# Available data:
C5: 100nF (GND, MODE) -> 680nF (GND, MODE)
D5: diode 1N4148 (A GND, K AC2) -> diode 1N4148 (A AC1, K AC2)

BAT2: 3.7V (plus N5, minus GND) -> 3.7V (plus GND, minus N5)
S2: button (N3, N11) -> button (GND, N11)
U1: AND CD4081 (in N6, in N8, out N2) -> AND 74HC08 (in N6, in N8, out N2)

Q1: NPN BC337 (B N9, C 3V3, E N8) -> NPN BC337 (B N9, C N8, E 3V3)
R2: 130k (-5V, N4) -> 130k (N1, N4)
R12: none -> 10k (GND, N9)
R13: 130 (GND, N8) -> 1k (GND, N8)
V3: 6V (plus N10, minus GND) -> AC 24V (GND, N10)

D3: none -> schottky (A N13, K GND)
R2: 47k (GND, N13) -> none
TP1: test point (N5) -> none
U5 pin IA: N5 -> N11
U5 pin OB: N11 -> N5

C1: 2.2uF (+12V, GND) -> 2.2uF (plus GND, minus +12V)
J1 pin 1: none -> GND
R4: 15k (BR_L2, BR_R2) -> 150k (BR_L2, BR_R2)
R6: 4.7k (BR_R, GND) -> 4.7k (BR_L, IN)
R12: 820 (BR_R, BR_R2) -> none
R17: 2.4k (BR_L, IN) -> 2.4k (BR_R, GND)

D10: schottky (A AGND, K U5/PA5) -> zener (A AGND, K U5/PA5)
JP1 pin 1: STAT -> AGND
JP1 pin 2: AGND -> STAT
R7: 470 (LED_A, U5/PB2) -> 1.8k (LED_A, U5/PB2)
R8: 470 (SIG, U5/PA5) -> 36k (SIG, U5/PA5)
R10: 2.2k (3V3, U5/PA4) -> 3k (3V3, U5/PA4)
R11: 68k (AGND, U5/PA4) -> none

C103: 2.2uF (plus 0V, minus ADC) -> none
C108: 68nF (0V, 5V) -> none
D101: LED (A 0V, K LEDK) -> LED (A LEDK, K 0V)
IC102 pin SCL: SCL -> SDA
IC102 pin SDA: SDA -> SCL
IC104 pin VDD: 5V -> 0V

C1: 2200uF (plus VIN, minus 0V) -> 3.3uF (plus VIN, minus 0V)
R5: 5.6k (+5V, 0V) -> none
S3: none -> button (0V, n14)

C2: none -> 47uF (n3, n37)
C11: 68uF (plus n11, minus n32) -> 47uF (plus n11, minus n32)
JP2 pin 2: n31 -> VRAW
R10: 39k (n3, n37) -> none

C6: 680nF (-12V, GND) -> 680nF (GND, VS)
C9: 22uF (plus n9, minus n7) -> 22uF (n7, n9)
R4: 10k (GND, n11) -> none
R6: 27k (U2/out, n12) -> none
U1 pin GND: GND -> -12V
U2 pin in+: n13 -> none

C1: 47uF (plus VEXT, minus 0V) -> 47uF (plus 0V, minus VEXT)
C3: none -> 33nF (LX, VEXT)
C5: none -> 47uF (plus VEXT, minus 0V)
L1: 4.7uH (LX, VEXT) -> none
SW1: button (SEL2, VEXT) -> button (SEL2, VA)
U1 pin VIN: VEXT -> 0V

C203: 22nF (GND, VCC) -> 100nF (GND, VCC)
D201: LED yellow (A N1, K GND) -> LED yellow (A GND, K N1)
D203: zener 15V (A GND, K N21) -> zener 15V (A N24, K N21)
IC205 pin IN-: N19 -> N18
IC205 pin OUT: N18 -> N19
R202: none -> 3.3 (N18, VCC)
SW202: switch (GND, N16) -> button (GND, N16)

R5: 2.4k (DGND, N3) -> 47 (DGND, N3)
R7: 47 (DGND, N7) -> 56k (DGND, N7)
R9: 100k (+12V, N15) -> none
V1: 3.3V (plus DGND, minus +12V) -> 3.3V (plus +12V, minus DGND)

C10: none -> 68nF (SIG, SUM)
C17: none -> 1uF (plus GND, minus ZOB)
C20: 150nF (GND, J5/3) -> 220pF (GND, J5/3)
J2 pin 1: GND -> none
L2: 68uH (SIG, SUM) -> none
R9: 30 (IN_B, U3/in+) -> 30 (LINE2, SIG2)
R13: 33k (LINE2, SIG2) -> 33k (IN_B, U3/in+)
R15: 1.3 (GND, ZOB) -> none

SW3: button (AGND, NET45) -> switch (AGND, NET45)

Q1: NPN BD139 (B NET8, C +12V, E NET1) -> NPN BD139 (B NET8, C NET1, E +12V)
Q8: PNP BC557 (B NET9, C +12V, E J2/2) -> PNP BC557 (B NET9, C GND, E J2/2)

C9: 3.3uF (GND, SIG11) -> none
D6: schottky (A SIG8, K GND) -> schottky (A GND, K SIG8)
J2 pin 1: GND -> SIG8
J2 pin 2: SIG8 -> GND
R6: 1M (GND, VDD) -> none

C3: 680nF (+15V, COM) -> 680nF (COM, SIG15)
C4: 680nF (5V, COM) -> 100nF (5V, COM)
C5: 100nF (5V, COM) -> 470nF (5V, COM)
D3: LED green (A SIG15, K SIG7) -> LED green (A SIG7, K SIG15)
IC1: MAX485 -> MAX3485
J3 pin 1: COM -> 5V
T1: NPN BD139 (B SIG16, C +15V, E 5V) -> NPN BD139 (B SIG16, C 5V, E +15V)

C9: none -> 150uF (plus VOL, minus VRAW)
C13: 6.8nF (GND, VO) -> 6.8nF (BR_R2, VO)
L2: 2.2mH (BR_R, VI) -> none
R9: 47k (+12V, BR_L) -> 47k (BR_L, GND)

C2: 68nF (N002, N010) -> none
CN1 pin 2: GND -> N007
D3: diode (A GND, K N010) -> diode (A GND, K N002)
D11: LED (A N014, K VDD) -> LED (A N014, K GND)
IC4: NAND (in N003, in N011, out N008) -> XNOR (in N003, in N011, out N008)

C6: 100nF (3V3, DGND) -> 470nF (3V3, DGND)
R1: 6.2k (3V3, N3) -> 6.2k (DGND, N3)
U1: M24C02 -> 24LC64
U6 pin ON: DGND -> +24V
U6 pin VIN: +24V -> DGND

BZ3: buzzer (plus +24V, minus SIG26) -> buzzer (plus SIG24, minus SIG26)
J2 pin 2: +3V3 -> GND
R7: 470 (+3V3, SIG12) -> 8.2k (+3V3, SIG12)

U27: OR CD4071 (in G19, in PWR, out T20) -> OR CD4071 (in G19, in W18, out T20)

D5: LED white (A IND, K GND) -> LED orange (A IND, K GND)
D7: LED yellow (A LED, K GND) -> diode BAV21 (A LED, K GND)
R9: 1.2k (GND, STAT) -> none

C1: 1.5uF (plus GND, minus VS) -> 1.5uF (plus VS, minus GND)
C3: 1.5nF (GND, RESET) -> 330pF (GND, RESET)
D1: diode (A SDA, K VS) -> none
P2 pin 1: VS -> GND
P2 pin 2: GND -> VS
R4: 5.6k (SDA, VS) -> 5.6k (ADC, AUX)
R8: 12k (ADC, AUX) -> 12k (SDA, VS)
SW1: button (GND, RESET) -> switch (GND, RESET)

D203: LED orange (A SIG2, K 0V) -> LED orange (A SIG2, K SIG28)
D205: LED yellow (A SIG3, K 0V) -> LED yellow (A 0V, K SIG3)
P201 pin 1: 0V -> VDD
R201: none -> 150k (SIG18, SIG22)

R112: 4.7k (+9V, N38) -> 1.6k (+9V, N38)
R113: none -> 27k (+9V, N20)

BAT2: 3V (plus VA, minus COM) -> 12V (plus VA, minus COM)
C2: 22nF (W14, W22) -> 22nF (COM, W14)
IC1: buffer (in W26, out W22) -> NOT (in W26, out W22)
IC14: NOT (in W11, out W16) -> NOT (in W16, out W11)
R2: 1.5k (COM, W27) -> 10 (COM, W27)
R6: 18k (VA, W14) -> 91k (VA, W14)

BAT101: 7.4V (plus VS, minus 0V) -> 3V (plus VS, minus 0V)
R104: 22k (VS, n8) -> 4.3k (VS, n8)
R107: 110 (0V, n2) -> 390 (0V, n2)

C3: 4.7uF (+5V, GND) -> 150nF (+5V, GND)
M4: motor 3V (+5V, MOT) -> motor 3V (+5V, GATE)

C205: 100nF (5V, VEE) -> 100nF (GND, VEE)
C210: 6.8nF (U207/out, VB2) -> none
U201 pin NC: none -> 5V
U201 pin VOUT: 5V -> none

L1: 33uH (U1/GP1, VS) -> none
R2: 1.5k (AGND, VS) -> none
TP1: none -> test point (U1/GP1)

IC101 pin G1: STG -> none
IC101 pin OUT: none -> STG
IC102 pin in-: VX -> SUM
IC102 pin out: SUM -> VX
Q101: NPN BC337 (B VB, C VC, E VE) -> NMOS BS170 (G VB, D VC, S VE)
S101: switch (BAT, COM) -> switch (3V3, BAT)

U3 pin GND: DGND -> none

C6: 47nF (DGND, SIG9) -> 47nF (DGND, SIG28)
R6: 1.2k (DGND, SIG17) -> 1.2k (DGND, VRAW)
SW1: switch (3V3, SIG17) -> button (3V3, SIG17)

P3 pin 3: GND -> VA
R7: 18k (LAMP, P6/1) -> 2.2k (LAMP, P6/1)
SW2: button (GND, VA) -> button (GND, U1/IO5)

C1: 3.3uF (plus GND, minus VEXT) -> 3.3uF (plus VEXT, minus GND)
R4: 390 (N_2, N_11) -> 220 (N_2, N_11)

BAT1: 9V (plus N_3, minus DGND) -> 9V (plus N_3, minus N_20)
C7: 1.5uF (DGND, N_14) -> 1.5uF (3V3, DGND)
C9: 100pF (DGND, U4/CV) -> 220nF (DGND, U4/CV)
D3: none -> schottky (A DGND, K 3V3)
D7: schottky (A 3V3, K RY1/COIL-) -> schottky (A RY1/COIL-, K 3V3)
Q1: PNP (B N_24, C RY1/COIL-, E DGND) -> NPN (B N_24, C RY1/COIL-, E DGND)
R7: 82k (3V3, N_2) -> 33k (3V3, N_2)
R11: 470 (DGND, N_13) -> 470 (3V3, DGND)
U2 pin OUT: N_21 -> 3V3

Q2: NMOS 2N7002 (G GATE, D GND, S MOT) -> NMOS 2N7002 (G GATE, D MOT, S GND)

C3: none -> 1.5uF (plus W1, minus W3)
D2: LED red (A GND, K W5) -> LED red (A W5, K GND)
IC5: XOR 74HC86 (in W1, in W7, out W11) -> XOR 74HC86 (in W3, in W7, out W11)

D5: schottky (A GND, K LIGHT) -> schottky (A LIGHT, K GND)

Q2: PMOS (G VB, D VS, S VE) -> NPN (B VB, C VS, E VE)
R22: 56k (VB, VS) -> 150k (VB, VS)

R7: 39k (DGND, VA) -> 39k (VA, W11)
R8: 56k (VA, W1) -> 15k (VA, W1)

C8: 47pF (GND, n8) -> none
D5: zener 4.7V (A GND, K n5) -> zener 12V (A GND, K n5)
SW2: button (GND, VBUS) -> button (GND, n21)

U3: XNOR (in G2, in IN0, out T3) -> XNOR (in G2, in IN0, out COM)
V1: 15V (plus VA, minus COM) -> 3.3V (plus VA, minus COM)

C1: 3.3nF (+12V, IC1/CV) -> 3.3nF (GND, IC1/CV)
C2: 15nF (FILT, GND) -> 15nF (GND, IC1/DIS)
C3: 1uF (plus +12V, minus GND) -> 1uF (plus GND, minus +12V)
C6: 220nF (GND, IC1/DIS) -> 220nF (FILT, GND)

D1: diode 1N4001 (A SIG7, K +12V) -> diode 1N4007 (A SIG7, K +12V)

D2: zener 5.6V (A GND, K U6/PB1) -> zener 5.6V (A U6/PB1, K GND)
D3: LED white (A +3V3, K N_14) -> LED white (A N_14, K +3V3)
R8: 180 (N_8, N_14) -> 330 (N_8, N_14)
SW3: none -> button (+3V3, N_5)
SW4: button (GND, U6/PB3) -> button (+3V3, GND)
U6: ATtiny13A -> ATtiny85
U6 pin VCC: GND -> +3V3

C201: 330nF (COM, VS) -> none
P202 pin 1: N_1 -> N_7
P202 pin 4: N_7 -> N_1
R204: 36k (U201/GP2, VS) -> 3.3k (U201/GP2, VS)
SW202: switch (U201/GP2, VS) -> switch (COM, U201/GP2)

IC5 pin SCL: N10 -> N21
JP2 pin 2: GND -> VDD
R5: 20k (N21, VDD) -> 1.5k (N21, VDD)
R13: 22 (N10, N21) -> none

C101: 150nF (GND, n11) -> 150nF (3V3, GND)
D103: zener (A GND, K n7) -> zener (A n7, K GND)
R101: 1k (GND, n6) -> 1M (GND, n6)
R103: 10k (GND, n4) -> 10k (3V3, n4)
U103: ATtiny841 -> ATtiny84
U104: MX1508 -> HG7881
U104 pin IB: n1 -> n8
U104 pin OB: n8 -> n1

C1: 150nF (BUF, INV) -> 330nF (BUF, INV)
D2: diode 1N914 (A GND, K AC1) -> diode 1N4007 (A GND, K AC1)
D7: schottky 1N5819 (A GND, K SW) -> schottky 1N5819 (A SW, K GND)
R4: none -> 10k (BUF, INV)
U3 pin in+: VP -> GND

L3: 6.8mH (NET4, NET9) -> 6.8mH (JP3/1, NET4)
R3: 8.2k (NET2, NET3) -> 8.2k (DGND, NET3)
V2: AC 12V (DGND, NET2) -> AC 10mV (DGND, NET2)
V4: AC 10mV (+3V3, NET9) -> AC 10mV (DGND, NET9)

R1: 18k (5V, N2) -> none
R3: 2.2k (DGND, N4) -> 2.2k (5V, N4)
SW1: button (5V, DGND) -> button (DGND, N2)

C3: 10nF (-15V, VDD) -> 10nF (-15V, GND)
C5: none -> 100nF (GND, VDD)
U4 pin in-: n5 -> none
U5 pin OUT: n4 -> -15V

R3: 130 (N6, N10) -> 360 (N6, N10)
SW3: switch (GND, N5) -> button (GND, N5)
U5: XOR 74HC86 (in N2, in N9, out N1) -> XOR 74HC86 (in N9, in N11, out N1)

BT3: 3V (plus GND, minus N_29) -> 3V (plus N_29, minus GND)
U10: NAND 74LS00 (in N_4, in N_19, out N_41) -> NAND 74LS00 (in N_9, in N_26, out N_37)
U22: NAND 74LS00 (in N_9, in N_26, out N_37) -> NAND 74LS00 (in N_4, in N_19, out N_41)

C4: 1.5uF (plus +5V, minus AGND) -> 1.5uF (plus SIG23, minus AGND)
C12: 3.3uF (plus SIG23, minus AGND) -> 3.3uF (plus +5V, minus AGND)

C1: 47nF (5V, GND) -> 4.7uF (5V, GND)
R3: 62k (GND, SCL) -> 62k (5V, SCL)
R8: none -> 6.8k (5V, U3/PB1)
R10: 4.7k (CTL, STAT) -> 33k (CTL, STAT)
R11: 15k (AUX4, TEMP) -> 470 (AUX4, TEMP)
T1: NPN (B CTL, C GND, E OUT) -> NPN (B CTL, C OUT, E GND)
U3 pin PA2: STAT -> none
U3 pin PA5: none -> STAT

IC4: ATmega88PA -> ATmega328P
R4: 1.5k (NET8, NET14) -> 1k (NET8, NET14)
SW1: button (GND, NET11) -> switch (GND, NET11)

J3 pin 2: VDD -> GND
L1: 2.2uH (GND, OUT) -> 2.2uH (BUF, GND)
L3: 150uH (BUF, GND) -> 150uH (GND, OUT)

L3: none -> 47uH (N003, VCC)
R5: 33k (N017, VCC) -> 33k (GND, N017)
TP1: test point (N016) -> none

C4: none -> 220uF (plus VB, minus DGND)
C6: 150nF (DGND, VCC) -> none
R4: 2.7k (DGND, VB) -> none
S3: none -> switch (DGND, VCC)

# Work to be completed:
Above this task is a listing. Restate, word for word and with nothing added, the lines from the one with "CN1 pin 2: GND -> N007" through the one with "R113: none -> 27k (+9V, N20)".

# Output of the exercise:
CN1 pin 2: GND -> N007
D3: diode (A GND, K N010) -> diode (A GND, K N002)
D11: LED (A N014, K VDD) -> LED (A N014, K GND)
IC4: NAND (in N003, in N011, out N008) -> XNOR (in N003, in N011, out N008)

C6: 100nF (3V3, DGND) -> 470nF (3V3, DGND)
R1: 6.2k (3V3, N3) -> 6.2k (DGND, N3)
U1: M24C02 -> 24LC64
U6 pin ON: DGND -> +24V
U6 pin VIN: +24V -> DGND

BZ3: buzzer (plus +24V, minus SIG26) -> buzzer (plus SIG24, minus SIG26)
J2 pin 2: +3V3 -> GND
R7: 470 (+3V3, SIG12) -> 8.2k (+3V3, SIG12)

U27: OR CD4071 (in G19, in PWR, out T20) -> OR CD4071 (in G19, in W18, out T20)

D5: LED white (A IND, K GND) -> LED orange (A IND, K GND)
D7: LED yellow (A LED, K GND) -> diode BAV21 (A LED, K GND)
R9: 1.2k (GND, STAT) -> none

C1: 1.5uF (plus GND, minus VS) -> 1.5uF (plus VS, minus GND)
C3: 1.5nF (GND, RESET) -> 330pF (GND, RESET)
D1: diode (A SDA, K VS) -> none
P2 pin 1: VS -> GND
P2 pin 2: GND -> VS
R4: 5.6k (SDA, VS) -> 5.6k (ADC, AUX)
R8: 12k (ADC, AUX) -> 12k (SDA, VS)
SW1: button (GND, RESET) -> switch (GND, RESET)

D203: LED orange (A SIG2, K 0V) -> LED orange (A SIG2, K SIG28)
D205: LED yellow (A SIG3, K 0V) -> LED yellow (A 0V, K SIG3)
P201 pin 1: 0V -> VDD
R201: none -> 150k (SIG18, SIG22)

R112: 4.7k (+9V, N38) -> 1.6k (+9V, N38)
R113: none -> 27k (+9V, N20)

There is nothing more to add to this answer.